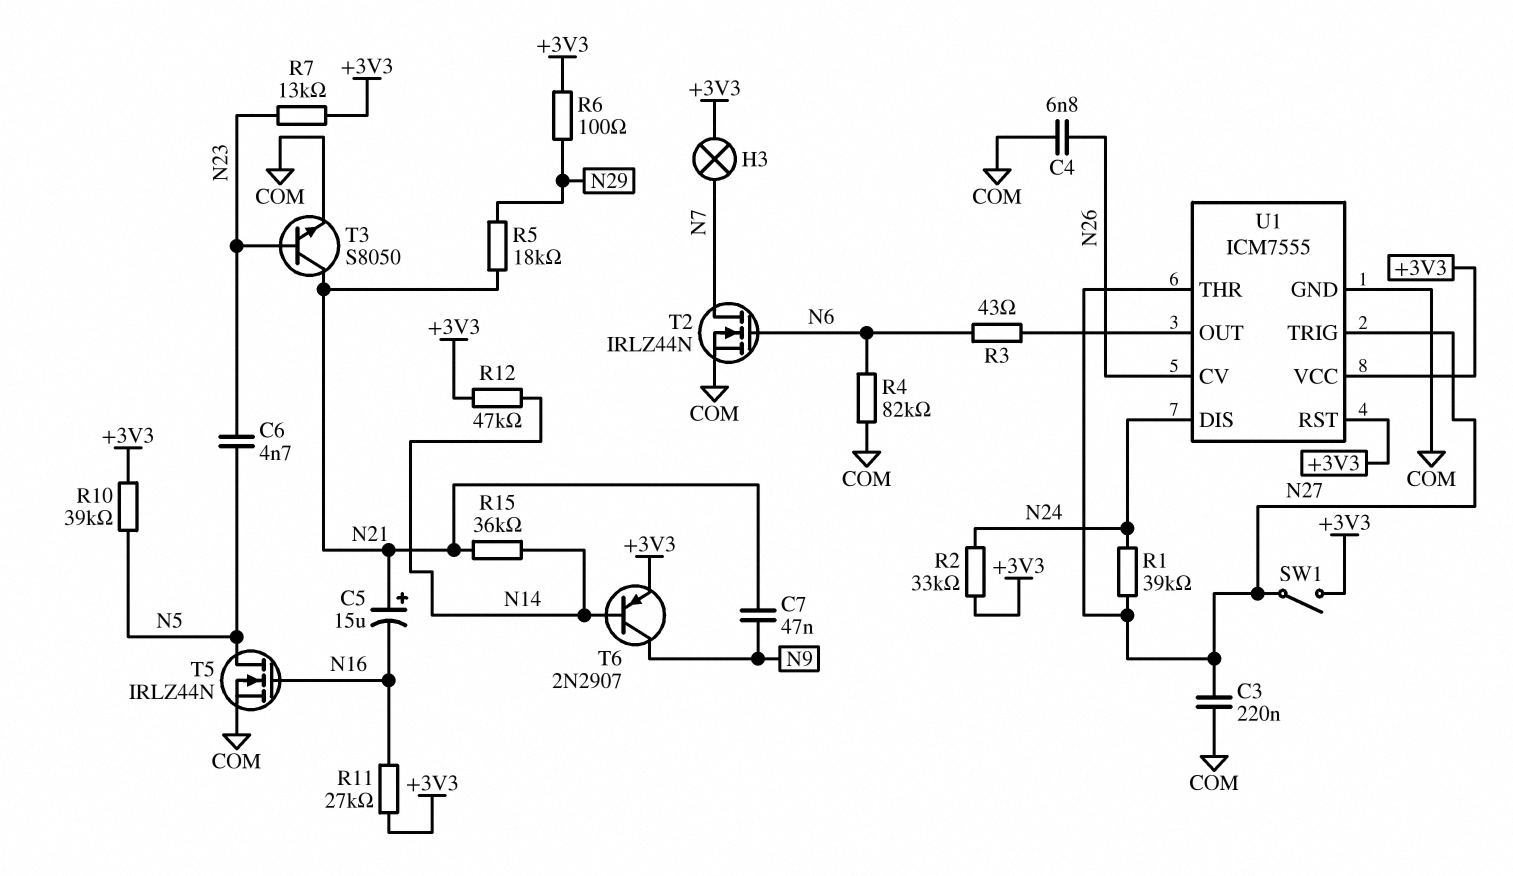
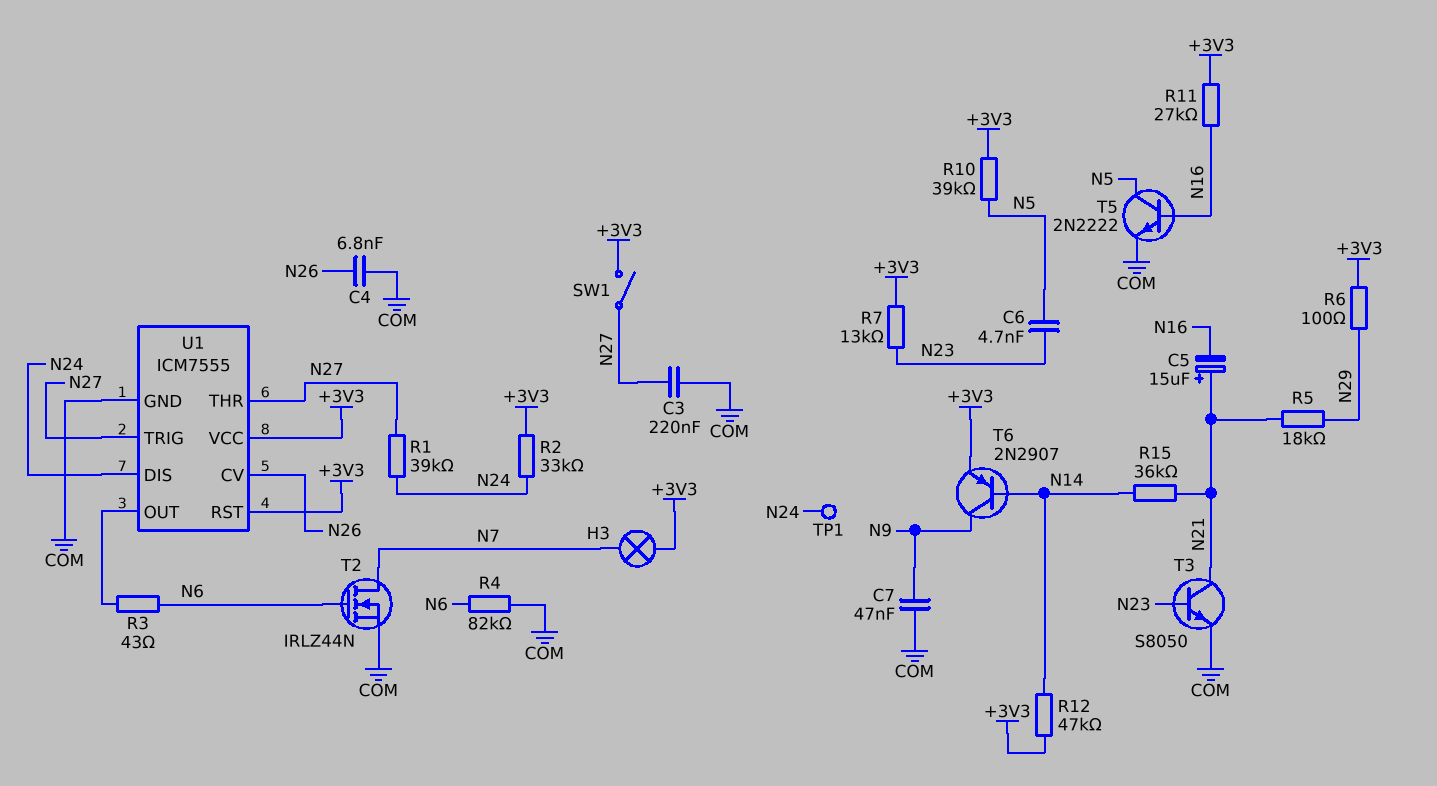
C7: 47nF (N9, N21) -> 47nF (COM, N9)
T5: NMOS IRLZ44N (G N16, D N5, S COM) -> NPN 2N2222 (B N16, C N5, E COM)
TP1: none -> test point (N24)

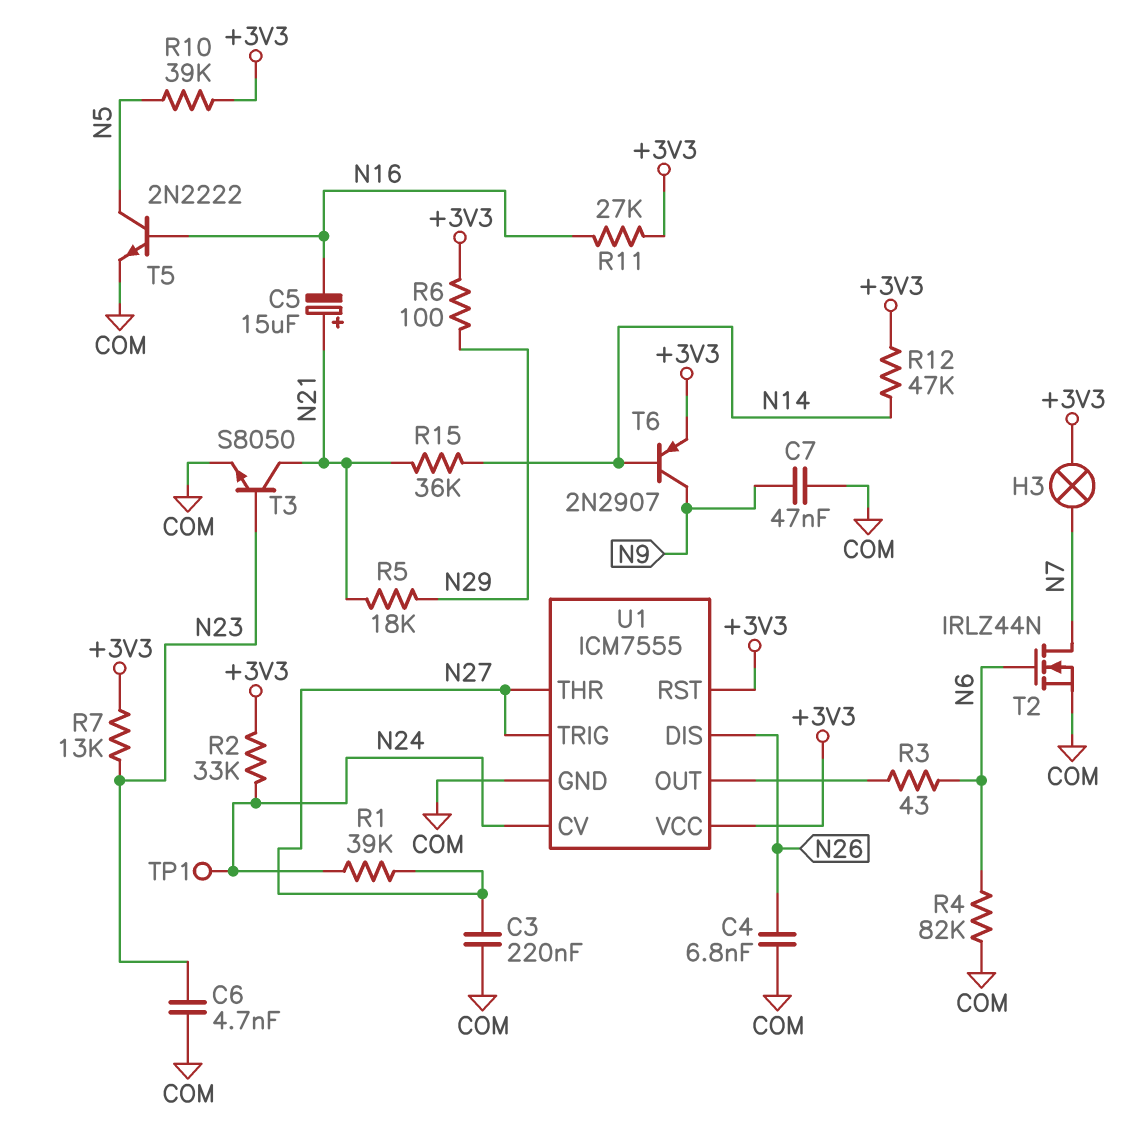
C6: 4.7nF (N5, N23) -> 4.7nF (COM, N23)
SW1: switch (+3V3, N27) -> none
U1 pin CV: N26 -> N24
U1 pin DIS: N24 -> N26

- - -

Problem details: Your answer must be a verbatim copy of the entries above, with no images included.

Answer space:
C7: 47nF (N9, N21) -> 47nF (COM, N9)
T5: NMOS IRLZ44N (G N16, D N5, S COM) -> NPN 2N2222 (B N16, C N5, E COM)
TP1: none -> test point (N24)

C6: 4.7nF (N5, N23) -> 4.7nF (COM, N23)
SW1: switch (+3V3, N27) -> none
U1 pin CV: N26 -> N24
U1 pin DIS: N24 -> N26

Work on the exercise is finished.